__WHAT YOU SHOULD DO__:
The records below hold a stretch from the line with "black donut [960,244,1028,292]" through the line with "none -> pink eraser [354,260,385,281]"; return exactly those lines, ends included, and nothing more.

__DATA SECTION__:
★ ★ ★ ★

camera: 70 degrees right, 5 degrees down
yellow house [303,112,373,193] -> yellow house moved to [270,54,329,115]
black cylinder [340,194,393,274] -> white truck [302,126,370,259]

★ ★ ★ ★

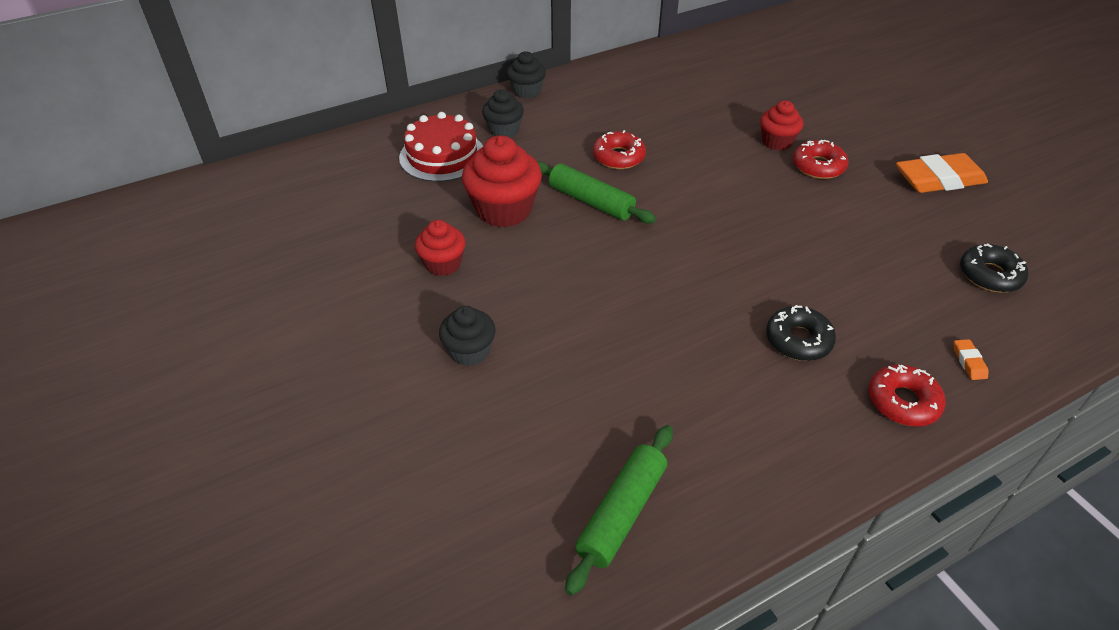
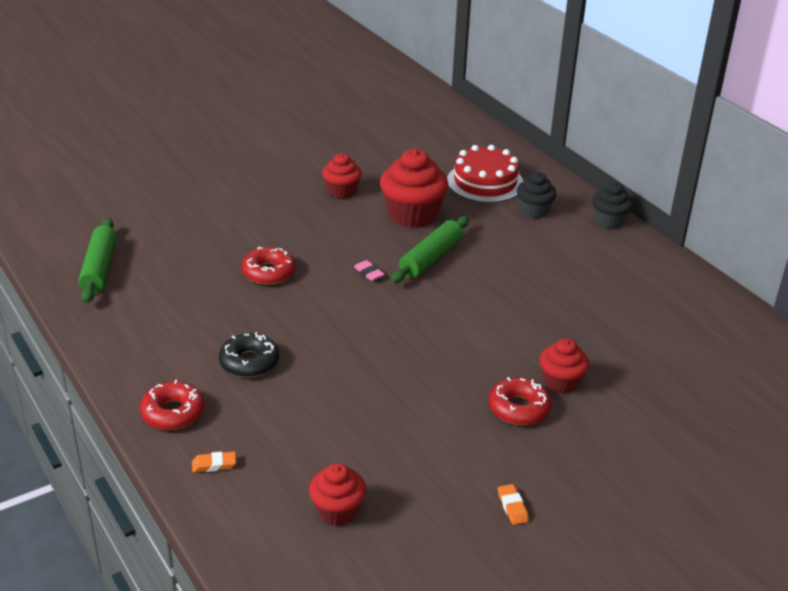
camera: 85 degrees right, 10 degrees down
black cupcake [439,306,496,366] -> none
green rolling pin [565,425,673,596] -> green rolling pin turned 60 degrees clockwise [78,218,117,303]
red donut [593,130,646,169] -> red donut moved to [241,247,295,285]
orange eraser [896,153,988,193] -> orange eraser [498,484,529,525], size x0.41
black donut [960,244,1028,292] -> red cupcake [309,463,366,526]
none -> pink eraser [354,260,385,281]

★ ★ ★ ★

__FINISHED TASK__:
black donut [960,244,1028,292] -> red cupcake [309,463,366,526]
none -> pink eraser [354,260,385,281]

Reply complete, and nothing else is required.